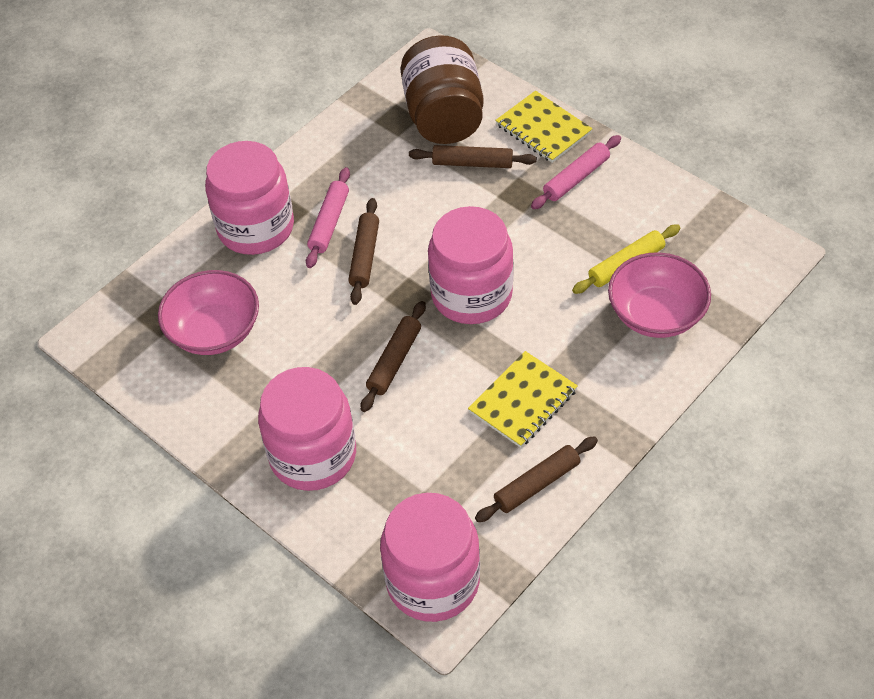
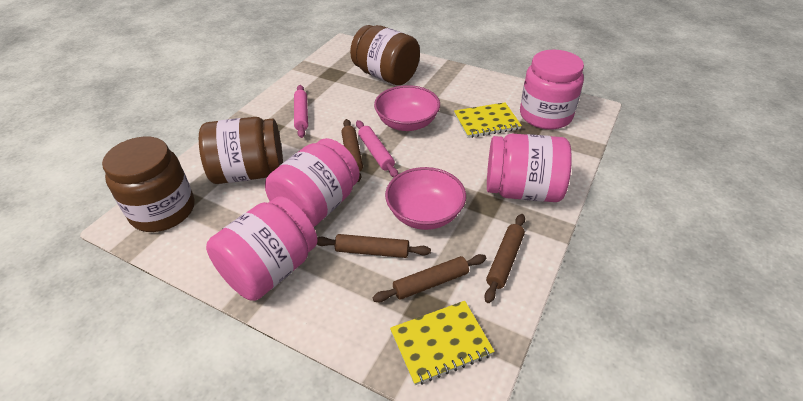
brown jar: 1 -> 3
yellow rolling pin: 1 -> 0

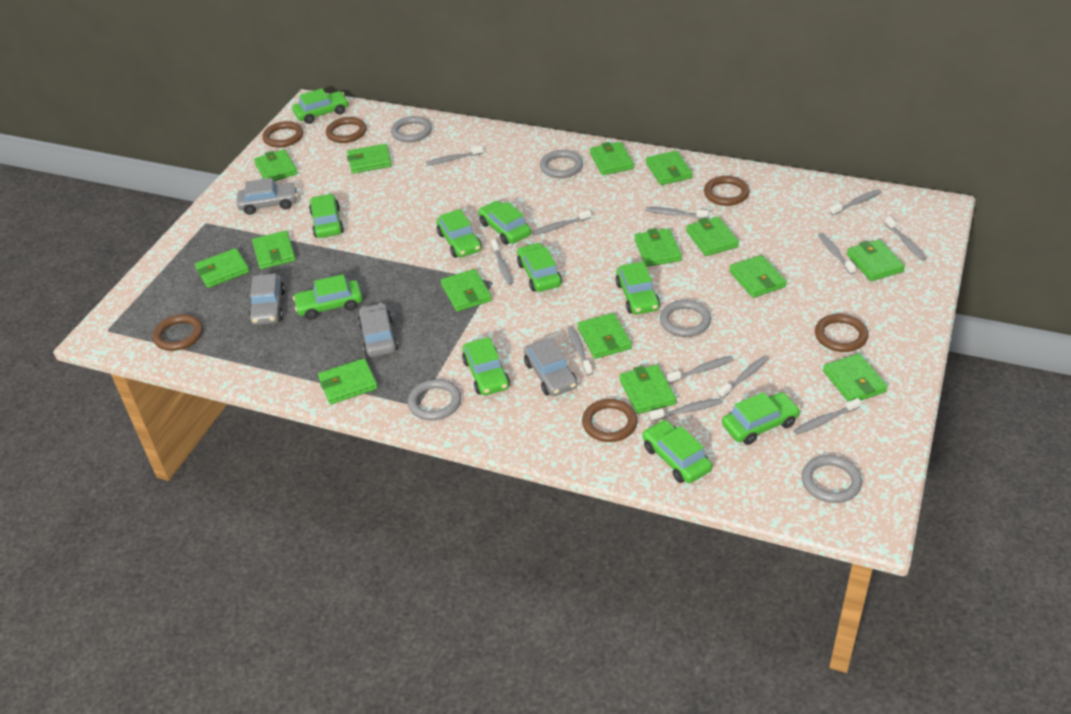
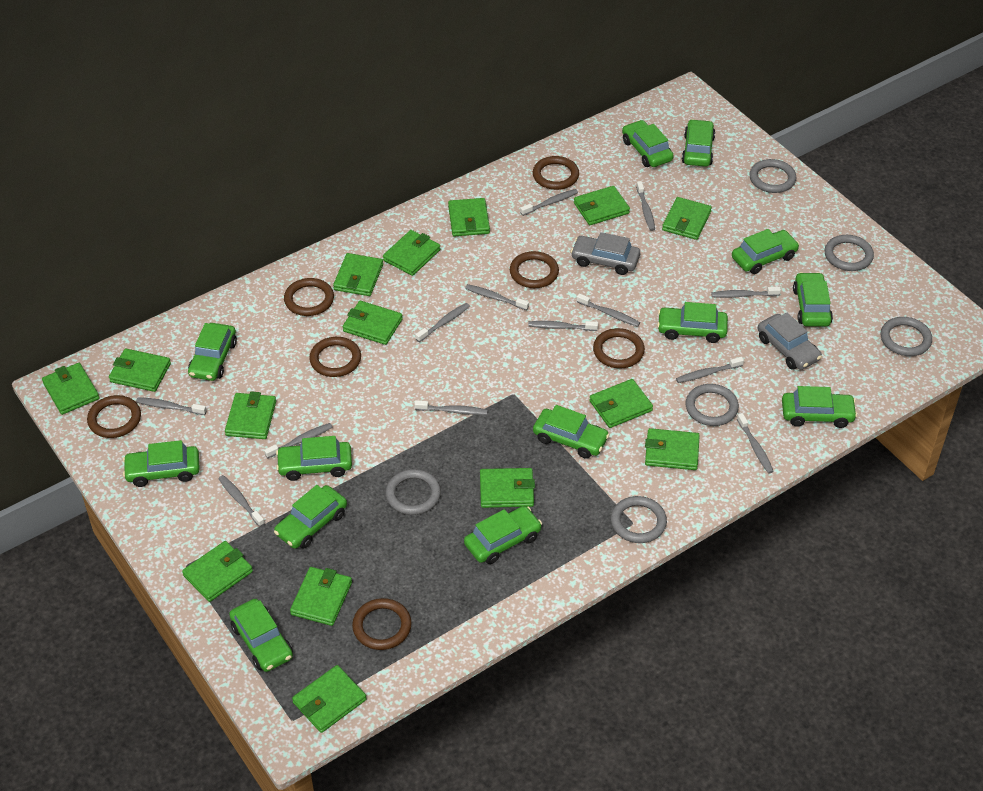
brown ring: 6 -> 7
green car: 10 -> 13
grey car: 4 -> 2
grey ring: 5 -> 6
grey toothbrush: 12 -> 13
+ + +
**PROBLEM DETAILS:**
Find "grey" in the preceding records. Copy each line that holds it.

**YOUR SOLUTION:**
grey car: 4 -> 2
grey ring: 5 -> 6
grey toothbrush: 12 -> 13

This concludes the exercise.